[Start of section]

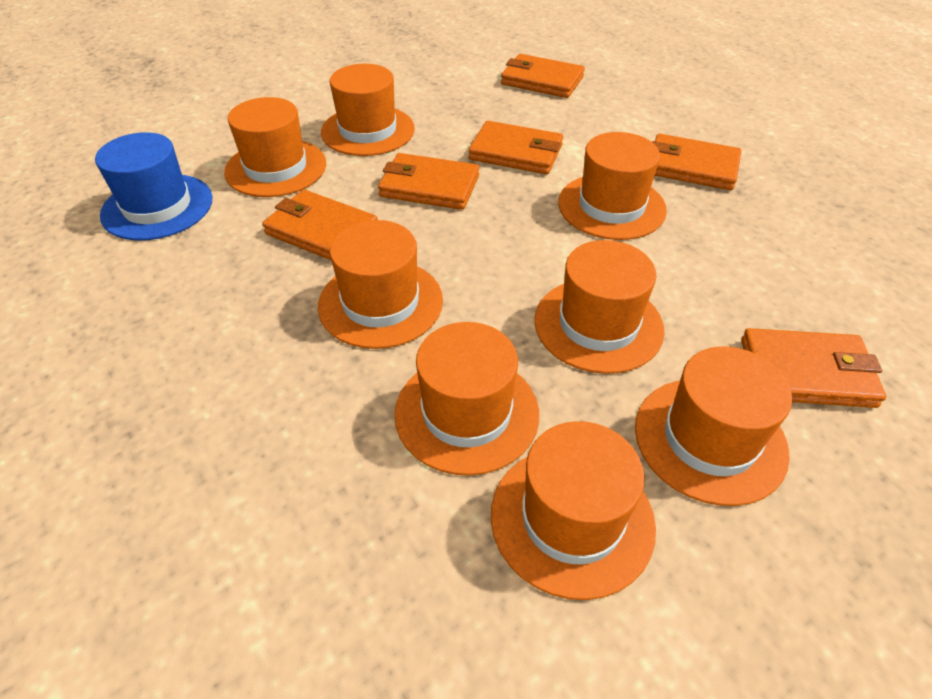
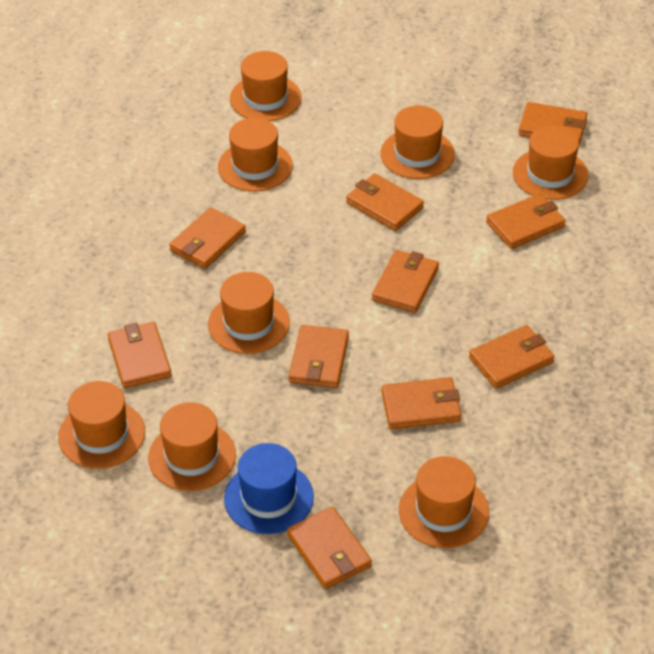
orange wallet: 6 -> 10

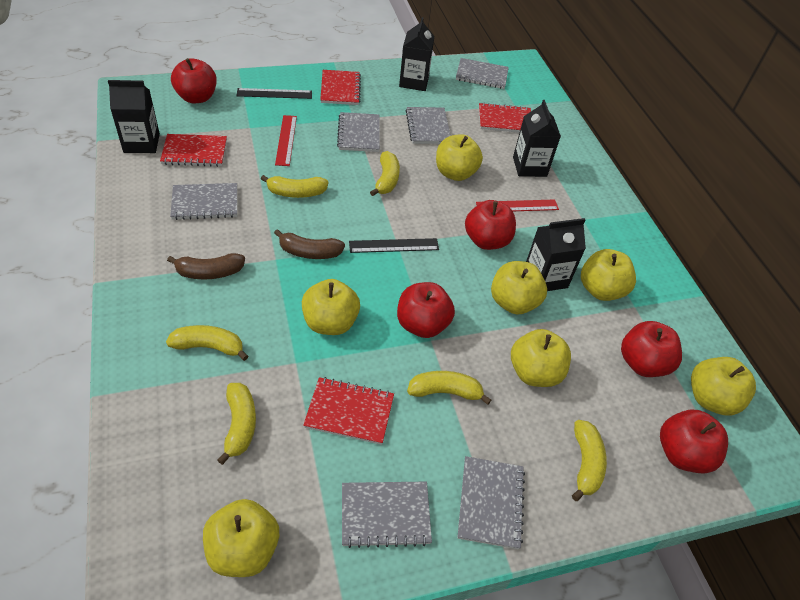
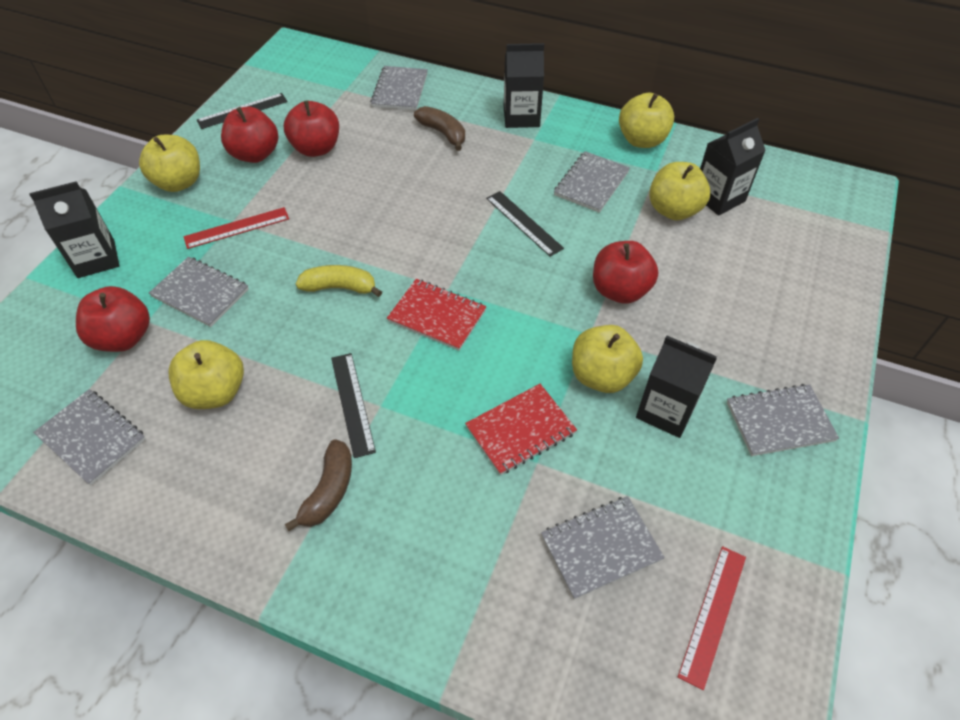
black ruler: 2 -> 3
red apple: 5 -> 4
red notebook: 4 -> 2
yellow apple: 7 -> 5
yellow banana: 6 -> 1

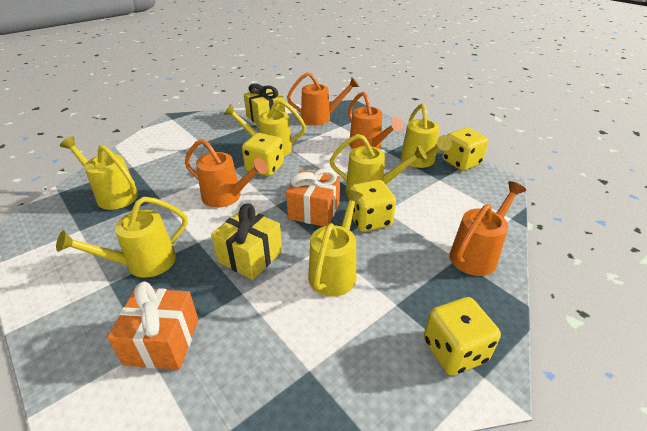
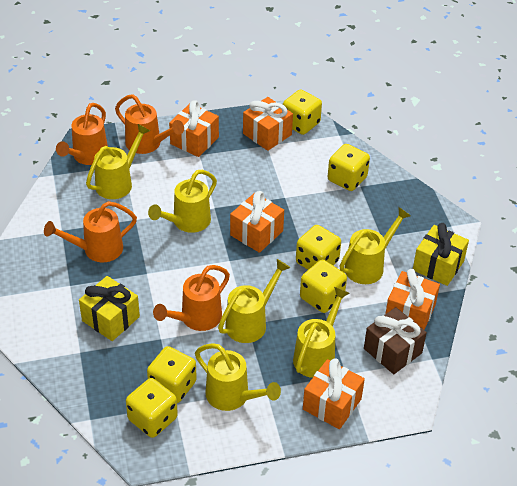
brown gift: 0 -> 1
orange gift: 2 -> 5
yellow dice: 4 -> 6

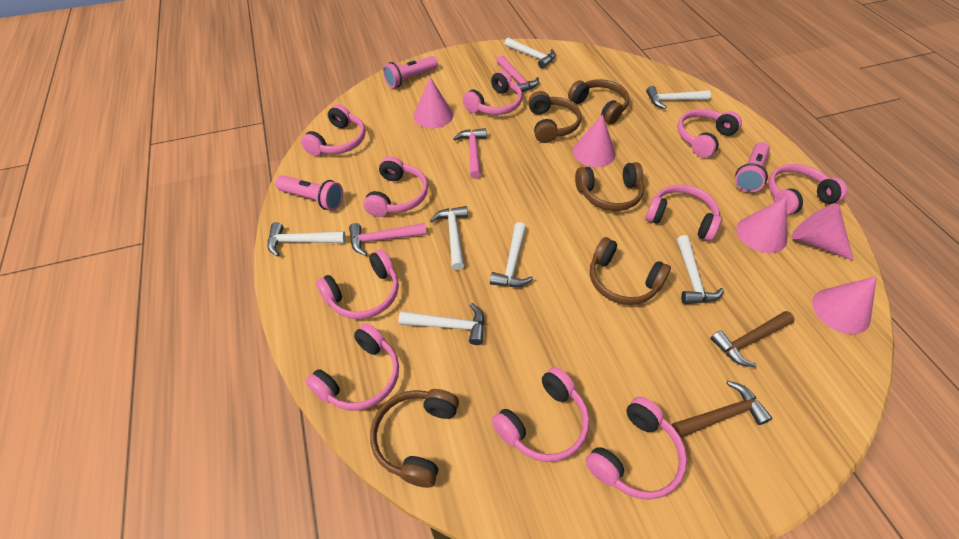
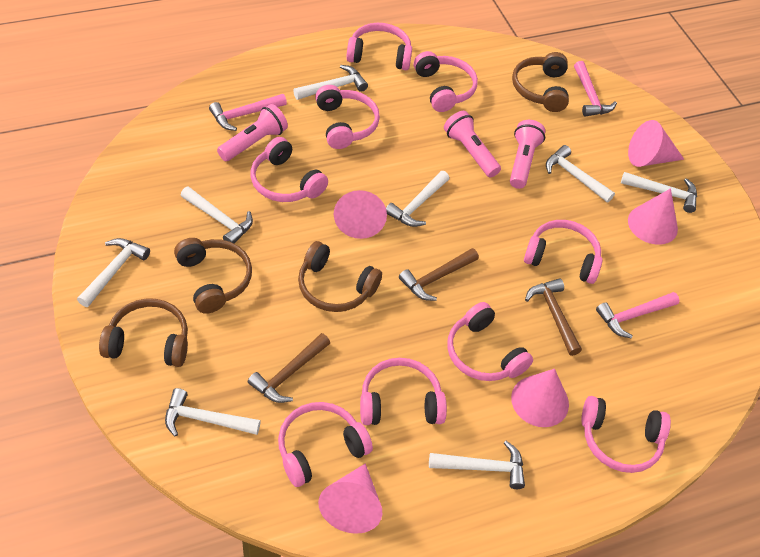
brown hammer: 2 -> 3
brown headphones: 5 -> 4
pink headphones: 10 -> 9
white hammer: 7 -> 8

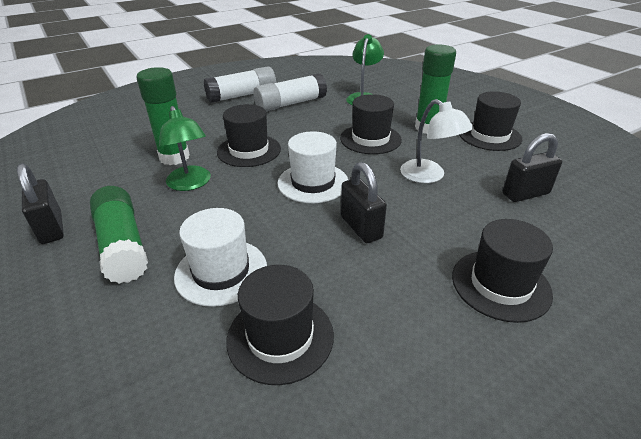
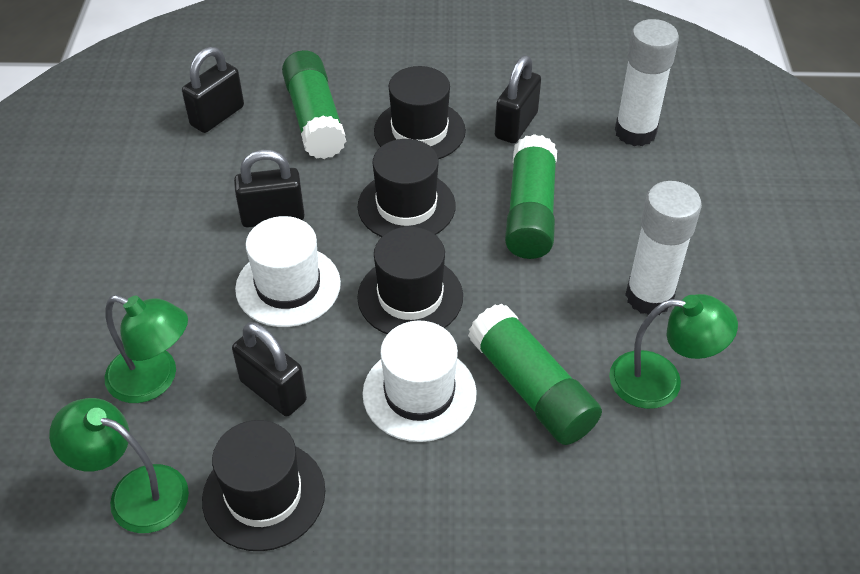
black hat: 5 -> 4
black padlock: 3 -> 4
green lamp: 2 -> 3
white lamp: 1 -> 0

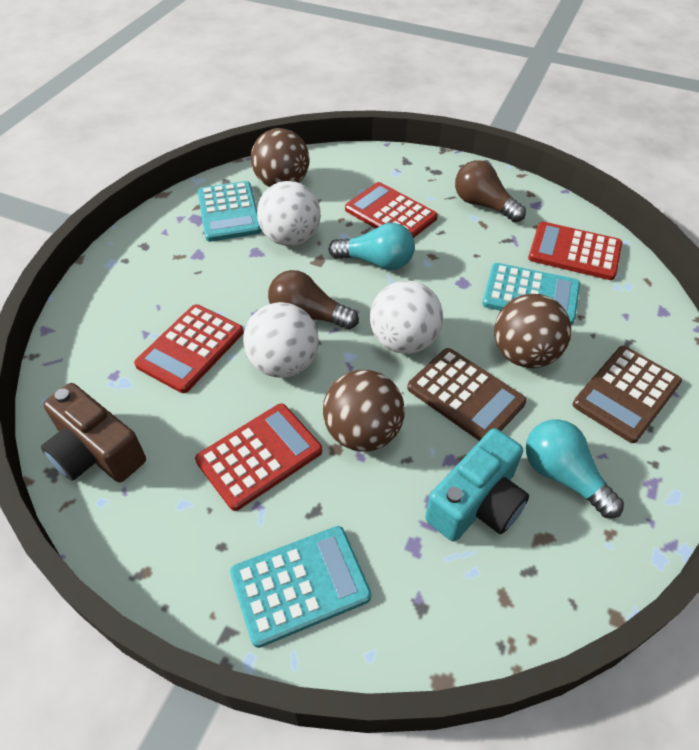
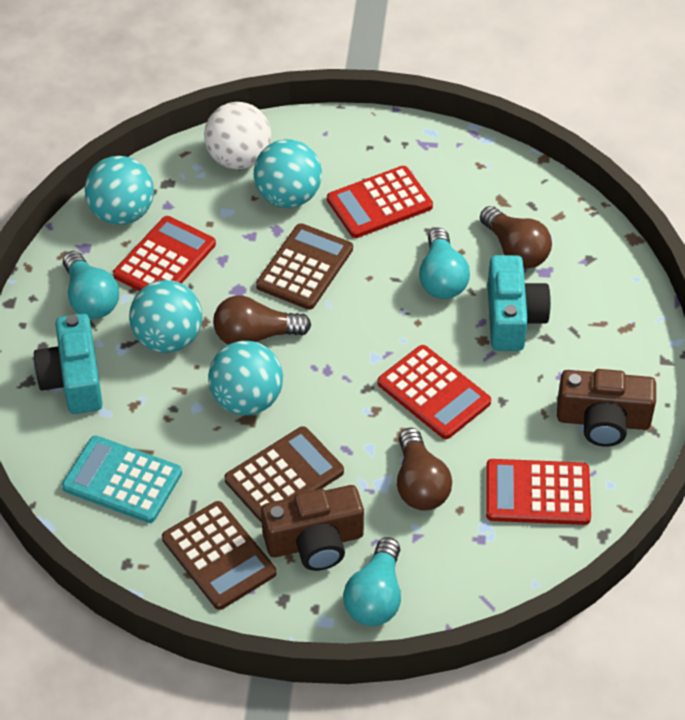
brown ball: 3 -> 0
brown calculator: 2 -> 3
brown camera: 1 -> 2
brown light bulb: 2 -> 3
turquoise ball: 0 -> 4
turquoise calculator: 3 -> 1
turquoise camera: 1 -> 2
turquoise light bulb: 2 -> 3
white ball: 3 -> 1

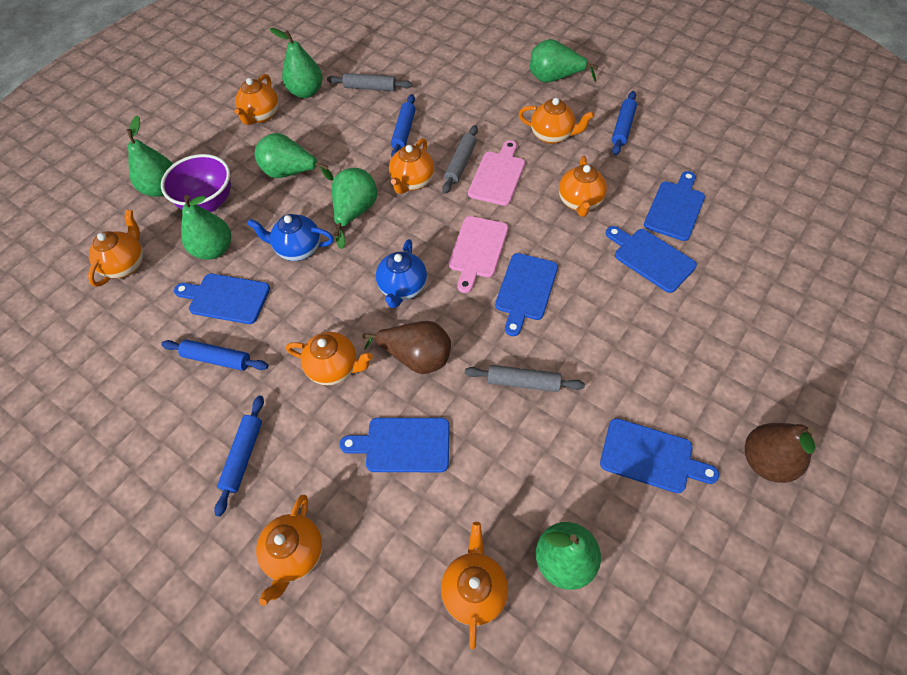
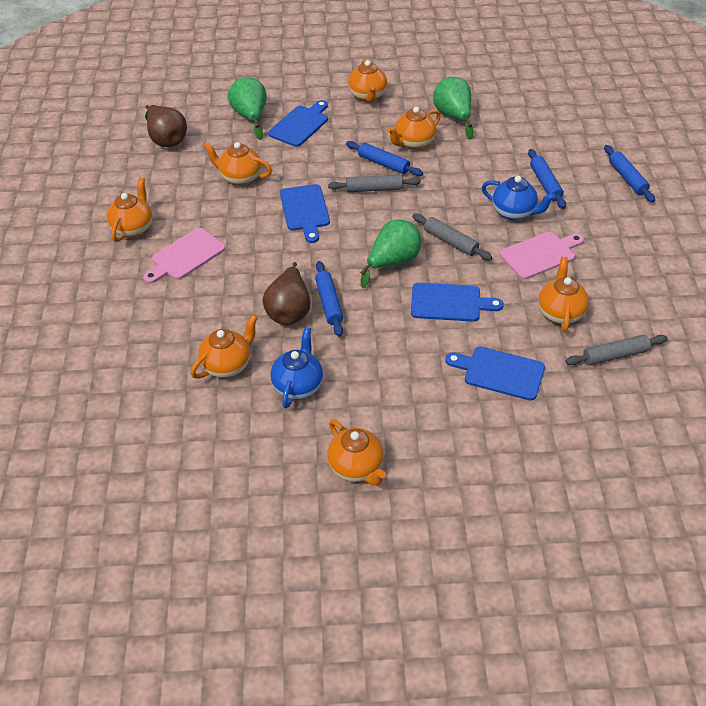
blue cutting board: 6 -> 4
green pear: 7 -> 3
orange teapot: 8 -> 7
purple bowl: 1 -> 0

[End of section]

## Try it
Would you give again, exactly as written, the lines from the one containing "yellow apple: 7 -> 5" through the end of the records, with no pictures and no other lines?

## Solution for this problem
yellow apple: 7 -> 5
yellow banana: 6 -> 1

brown gift: 0 -> 1
orange gift: 2 -> 5
yellow dice: 4 -> 6

brown hammer: 2 -> 3
brown headphones: 5 -> 4
pink headphones: 10 -> 9
white hammer: 7 -> 8

black hat: 5 -> 4
black padlock: 3 -> 4
green lamp: 2 -> 3
white lamp: 1 -> 0

brown ball: 3 -> 0
brown calculator: 2 -> 3
brown camera: 1 -> 2
brown light bulb: 2 -> 3
turquoise ball: 0 -> 4
turquoise calculator: 3 -> 1
turquoise camera: 1 -> 2
turquoise light bulb: 2 -> 3
white ball: 3 -> 1

blue cutting board: 6 -> 4
green pear: 7 -> 3
orange teapot: 8 -> 7
purple bowl: 1 -> 0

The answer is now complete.